■ OBJECTIVE: Show each line in the records below that contains the string "kern", copying every such line in full.

■ RECORD LIST:
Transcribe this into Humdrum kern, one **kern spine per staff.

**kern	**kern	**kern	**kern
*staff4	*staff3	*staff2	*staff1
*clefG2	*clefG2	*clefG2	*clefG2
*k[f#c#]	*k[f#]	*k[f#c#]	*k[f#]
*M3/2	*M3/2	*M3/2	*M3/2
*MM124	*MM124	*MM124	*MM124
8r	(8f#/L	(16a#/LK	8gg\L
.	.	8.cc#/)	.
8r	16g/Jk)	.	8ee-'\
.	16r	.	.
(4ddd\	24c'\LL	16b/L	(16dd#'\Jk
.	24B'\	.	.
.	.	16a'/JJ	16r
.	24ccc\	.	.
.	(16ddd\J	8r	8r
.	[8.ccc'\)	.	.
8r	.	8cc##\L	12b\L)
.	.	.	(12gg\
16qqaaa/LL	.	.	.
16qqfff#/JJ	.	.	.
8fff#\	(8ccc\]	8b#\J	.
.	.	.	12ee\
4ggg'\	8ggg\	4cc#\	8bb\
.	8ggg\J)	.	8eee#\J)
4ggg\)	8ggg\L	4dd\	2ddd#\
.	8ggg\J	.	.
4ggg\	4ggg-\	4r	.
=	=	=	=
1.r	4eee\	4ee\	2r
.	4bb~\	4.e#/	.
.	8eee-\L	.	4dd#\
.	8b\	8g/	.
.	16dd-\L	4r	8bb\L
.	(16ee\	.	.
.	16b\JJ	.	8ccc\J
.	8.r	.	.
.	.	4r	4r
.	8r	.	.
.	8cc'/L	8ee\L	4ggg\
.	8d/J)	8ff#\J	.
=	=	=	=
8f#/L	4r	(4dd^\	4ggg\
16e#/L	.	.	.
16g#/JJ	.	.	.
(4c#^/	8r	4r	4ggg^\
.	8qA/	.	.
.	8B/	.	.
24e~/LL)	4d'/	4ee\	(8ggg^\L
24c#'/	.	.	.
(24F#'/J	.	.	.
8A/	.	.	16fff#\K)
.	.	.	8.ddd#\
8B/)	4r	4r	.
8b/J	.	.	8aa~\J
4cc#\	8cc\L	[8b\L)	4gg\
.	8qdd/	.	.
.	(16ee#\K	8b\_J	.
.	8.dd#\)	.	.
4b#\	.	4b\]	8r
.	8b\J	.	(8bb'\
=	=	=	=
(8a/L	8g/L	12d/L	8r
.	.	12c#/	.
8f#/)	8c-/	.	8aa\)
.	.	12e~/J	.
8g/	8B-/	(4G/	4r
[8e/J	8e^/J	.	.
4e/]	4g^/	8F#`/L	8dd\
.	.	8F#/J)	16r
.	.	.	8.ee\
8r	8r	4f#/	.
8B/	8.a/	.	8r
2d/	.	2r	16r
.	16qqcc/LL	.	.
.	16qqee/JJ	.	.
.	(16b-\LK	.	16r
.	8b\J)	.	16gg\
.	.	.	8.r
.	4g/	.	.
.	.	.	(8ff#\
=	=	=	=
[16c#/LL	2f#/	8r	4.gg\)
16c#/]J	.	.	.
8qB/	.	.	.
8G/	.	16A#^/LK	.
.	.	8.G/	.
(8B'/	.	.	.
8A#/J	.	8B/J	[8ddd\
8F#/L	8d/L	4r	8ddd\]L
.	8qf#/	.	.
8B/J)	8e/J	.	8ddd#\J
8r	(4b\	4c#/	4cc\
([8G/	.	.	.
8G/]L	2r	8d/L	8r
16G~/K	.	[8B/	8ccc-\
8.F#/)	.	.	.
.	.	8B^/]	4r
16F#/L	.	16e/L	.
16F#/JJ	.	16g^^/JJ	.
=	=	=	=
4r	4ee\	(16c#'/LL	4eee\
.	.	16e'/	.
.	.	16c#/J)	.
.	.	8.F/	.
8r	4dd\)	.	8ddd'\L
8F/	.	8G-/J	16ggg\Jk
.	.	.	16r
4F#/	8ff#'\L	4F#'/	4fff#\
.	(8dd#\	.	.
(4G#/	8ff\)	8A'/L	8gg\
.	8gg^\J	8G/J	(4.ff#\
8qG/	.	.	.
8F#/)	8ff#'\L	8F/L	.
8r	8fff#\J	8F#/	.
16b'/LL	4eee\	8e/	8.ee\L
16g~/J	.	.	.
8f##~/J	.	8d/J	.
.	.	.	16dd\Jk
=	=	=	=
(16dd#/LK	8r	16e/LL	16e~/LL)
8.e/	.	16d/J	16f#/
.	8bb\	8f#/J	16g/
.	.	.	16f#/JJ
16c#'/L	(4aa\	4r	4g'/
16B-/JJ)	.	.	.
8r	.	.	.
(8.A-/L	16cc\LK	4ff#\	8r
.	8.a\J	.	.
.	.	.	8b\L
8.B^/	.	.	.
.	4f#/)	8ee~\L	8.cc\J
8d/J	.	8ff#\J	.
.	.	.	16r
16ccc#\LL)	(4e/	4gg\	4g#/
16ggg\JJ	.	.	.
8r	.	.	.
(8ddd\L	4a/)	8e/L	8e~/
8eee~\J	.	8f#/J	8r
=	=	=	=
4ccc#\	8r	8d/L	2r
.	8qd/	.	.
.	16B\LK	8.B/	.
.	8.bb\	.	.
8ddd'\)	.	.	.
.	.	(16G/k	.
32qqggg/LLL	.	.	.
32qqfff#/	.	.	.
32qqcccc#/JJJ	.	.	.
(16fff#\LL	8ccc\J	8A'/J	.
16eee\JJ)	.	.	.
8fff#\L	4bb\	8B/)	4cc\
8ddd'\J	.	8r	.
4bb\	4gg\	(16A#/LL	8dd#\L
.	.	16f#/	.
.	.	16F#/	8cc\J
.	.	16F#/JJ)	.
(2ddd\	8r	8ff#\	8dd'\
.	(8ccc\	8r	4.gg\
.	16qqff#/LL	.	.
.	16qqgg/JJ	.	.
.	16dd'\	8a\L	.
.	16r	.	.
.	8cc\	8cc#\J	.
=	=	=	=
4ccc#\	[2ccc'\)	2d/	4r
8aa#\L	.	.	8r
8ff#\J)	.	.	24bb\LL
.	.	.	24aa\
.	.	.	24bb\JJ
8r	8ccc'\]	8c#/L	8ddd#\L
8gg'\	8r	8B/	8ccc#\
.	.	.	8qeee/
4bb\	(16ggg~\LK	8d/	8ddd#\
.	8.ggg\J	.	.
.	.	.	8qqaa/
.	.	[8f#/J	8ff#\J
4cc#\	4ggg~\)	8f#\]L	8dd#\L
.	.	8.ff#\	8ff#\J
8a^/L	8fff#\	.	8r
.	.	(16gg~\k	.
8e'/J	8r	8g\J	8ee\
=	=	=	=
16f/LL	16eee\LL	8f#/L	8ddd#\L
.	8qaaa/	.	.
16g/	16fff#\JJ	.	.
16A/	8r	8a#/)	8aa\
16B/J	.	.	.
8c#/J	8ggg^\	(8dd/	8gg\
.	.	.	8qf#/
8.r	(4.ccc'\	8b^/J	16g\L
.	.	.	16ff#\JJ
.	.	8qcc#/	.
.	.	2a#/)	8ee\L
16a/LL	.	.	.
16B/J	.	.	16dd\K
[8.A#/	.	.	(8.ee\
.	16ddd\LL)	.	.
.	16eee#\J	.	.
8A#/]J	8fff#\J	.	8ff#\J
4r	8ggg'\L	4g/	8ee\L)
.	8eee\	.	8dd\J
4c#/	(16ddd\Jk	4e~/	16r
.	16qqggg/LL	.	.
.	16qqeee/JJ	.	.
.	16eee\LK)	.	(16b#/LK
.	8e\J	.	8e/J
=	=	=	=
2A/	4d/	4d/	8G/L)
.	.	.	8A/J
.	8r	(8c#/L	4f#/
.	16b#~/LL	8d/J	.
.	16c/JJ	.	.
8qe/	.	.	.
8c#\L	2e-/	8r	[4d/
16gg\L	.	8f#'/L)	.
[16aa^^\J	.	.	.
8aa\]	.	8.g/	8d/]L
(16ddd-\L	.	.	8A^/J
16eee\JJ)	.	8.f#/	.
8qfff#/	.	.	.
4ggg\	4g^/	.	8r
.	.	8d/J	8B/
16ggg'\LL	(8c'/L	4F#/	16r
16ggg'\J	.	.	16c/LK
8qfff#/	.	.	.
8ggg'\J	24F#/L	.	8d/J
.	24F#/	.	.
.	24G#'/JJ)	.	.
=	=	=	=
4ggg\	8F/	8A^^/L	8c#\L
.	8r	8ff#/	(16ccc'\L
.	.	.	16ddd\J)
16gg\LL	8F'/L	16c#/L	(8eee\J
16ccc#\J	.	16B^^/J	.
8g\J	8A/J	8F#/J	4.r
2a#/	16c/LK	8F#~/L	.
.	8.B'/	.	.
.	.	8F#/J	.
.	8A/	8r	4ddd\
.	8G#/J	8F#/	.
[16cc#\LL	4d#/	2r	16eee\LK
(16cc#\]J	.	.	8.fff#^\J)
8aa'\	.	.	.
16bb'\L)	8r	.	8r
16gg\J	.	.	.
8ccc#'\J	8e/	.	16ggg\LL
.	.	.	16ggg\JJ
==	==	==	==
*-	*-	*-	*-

■ TASK SOLUTION:
Transcribe this into Humdrum kern, one **kern spine per staff.
**kern	**kern	**kern	**kern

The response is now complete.